■ COLLECTED DATA ■

☆ ☆ ☆ ☆ ☆ ☆ ☆

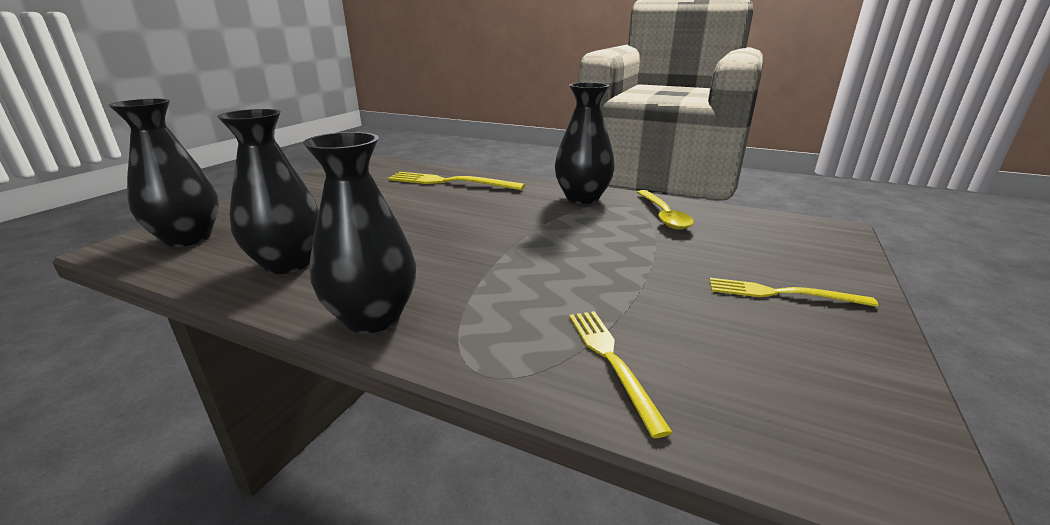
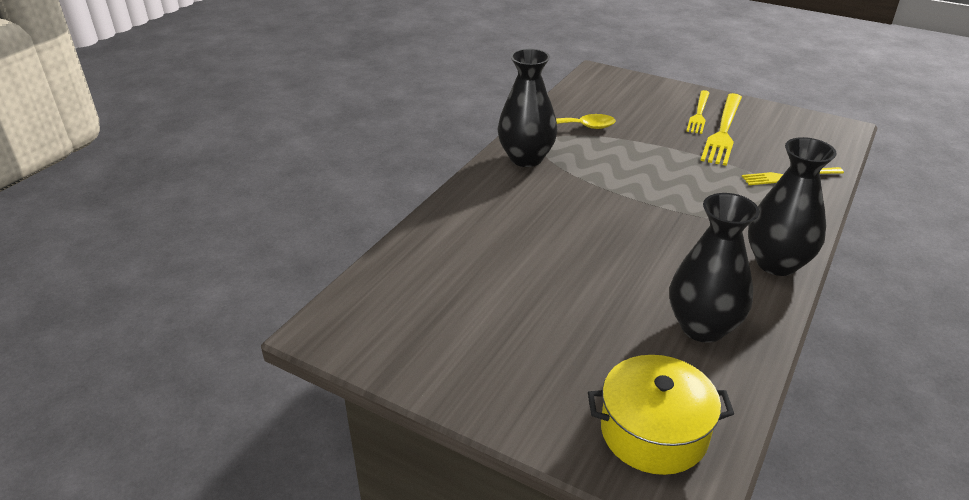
camera: 85 degrees left, 10 degrees up
black vase [108,99,219,247] -> yellow pot [588,355,734,475]
yellow fork [388,172,525,190] -> yellow fork moved to [700,93,742,166]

☆ ☆ ☆ ☆ ☆ ☆ ☆

■ BRIEF ■
Please give the data above again in exact form and omit every picture.

■ ANSWER TO THIS PROBLEM ■
camera: 85 degrees left, 10 degrees up
black vase [108,99,219,247] -> yellow pot [588,355,734,475]
yellow fork [388,172,525,190] -> yellow fork moved to [700,93,742,166]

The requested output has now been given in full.